• _PROBLEM TO SOLVE_:
Copy all the lines of the data that include the word "NMOS".

[Stored dataset items]

============

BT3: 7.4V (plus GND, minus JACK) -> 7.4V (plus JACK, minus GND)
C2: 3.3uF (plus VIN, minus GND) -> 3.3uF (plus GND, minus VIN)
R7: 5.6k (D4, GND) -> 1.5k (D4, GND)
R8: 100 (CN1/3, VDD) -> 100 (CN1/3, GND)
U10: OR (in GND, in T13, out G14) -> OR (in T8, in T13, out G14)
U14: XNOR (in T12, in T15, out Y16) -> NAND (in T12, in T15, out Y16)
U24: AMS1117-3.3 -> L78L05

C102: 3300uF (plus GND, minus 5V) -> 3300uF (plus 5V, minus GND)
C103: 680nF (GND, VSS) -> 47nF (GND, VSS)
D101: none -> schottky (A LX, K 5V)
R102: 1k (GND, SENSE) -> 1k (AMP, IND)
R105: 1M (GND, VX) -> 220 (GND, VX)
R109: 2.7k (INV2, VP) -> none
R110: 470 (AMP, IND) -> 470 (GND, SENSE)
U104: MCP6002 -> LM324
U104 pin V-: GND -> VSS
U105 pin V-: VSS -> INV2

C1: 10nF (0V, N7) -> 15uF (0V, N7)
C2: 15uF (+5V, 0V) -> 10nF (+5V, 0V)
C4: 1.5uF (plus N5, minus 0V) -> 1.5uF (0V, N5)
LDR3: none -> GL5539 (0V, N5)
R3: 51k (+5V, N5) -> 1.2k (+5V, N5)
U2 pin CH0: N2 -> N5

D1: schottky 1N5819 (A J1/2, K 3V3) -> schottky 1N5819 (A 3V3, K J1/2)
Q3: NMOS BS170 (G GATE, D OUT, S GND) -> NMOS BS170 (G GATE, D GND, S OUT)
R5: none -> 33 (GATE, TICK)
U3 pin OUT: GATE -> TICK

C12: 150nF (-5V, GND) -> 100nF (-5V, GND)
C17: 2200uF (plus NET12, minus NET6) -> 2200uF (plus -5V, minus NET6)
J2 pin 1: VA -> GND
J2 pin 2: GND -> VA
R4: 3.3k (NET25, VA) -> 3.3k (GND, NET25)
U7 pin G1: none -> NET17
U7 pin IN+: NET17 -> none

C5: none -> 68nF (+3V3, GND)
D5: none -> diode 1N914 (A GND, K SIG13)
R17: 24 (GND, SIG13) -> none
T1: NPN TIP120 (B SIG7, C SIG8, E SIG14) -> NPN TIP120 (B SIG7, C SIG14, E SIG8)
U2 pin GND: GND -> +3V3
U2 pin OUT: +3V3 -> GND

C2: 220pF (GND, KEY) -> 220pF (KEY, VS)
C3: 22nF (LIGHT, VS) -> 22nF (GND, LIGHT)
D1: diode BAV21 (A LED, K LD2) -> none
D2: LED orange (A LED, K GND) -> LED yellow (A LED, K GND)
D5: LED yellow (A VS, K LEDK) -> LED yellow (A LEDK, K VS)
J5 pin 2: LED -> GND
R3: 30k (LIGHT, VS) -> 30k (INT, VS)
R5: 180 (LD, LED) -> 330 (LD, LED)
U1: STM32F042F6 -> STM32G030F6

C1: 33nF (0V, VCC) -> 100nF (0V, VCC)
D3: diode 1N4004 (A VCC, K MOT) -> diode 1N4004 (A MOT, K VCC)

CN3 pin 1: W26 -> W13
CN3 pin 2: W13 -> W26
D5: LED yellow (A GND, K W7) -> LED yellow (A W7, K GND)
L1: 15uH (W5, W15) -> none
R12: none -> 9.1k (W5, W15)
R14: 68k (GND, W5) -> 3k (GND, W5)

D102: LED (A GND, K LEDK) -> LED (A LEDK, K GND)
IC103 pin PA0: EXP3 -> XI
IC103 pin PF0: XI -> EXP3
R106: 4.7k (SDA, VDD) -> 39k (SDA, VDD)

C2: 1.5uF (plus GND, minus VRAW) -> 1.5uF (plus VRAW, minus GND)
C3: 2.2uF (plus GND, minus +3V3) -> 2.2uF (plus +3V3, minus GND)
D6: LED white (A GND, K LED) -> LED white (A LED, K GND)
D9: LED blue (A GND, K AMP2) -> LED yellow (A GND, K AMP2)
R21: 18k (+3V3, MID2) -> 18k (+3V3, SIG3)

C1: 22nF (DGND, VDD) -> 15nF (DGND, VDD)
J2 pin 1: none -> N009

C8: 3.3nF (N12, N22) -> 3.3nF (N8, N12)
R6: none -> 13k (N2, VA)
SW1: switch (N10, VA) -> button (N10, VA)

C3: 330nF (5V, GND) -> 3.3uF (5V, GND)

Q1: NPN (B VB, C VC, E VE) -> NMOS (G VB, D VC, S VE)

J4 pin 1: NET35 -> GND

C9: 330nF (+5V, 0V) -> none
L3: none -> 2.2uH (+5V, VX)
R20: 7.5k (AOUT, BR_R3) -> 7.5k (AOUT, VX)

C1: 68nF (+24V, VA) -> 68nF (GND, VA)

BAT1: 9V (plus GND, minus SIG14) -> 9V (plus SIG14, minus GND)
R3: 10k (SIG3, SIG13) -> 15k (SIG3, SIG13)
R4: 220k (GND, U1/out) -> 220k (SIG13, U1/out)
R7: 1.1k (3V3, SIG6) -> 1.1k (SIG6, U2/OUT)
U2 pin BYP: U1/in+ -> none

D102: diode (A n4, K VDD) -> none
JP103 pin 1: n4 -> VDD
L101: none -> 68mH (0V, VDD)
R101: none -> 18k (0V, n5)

============

• _ANSWER FOR THIS EXERCISE_:
Q3: NMOS BS170 (G GATE, D OUT, S GND) -> NMOS BS170 (G GATE, D GND, S OUT)
Q1: NPN (B VB, C VC, E VE) -> NMOS (G VB, D VC, S VE)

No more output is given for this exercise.